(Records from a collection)
——————————
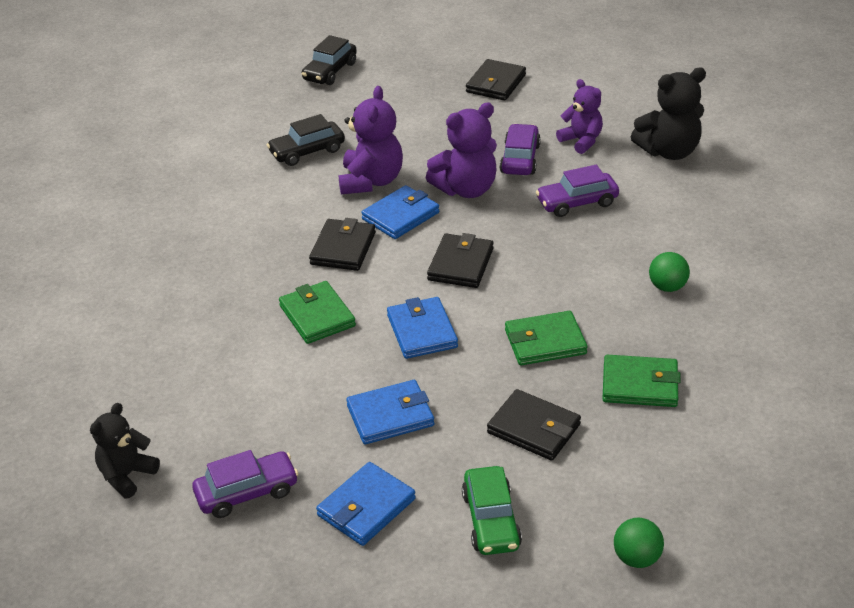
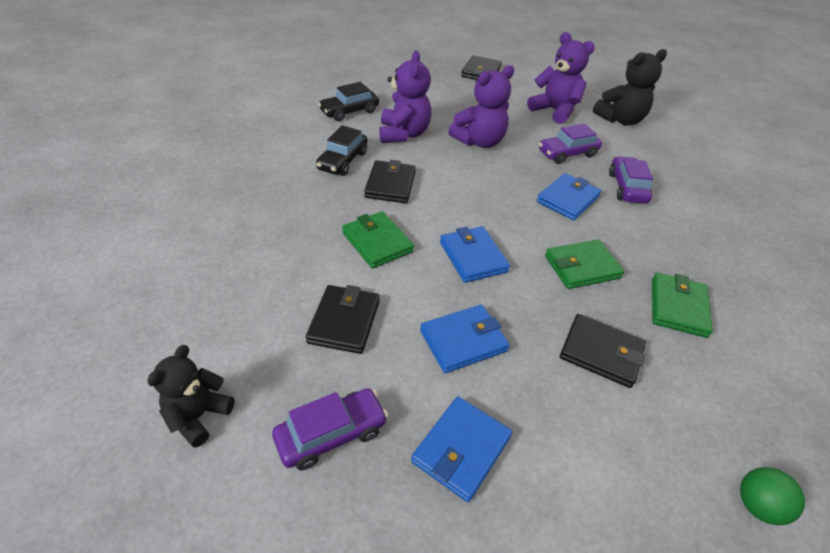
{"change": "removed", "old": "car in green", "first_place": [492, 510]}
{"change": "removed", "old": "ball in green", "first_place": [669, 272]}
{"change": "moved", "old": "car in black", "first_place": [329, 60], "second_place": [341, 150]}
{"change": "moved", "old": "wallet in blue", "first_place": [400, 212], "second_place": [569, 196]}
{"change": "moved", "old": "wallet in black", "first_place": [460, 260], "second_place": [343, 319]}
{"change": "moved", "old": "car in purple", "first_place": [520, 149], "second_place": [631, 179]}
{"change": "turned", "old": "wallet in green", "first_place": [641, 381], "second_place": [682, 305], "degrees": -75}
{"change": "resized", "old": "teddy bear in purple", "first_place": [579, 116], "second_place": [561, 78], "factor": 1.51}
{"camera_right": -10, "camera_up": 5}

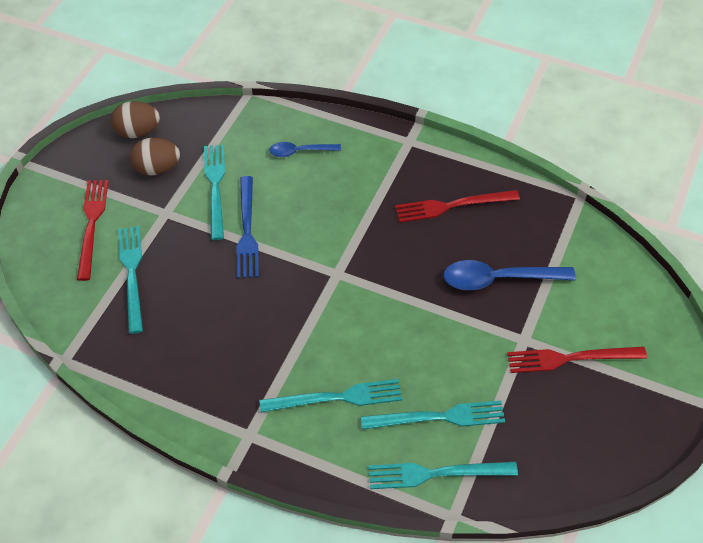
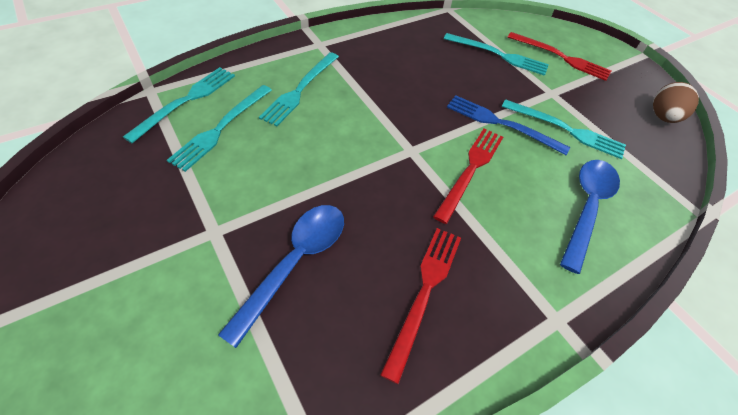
{"change": "removed", "old": "egg in brown", "first_place": [155, 157]}
{"change": "moved", "old": "fork in red", "first_place": [577, 359], "second_place": [468, 176]}
{"change": "resized", "old": "spoon in blue", "first_place": [305, 149], "second_place": [590, 217], "factor": 1.68}
{"camera_right": 120, "camera_up": 0}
——————————
*Goal of the exercise*:
None of the pictures should be carried over when the data above is transcribed exactly.

*Task answer*:
{"change": "removed", "old": "car in green", "first_place": [492, 510]}
{"change": "removed", "old": "ball in green", "first_place": [669, 272]}
{"change": "moved", "old": "car in black", "first_place": [329, 60], "second_place": [341, 150]}
{"change": "moved", "old": "wallet in blue", "first_place": [400, 212], "second_place": [569, 196]}
{"change": "moved", "old": "wallet in black", "first_place": [460, 260], "second_place": [343, 319]}
{"change": "moved", "old": "car in purple", "first_place": [520, 149], "second_place": [631, 179]}
{"change": "turned", "old": "wallet in green", "first_place": [641, 381], "second_place": [682, 305], "degrees": -75}
{"change": "resized", "old": "teddy bear in purple", "first_place": [579, 116], "second_place": [561, 78], "factor": 1.51}
{"camera_right": -10, "camera_up": 5}

{"change": "removed", "old": "egg in brown", "first_place": [155, 157]}
{"change": "moved", "old": "fork in red", "first_place": [577, 359], "second_place": [468, 176]}
{"change": "resized", "old": "spoon in blue", "first_place": [305, 149], "second_place": [590, 217], "factor": 1.68}
{"camera_right": 120, "camera_up": 0}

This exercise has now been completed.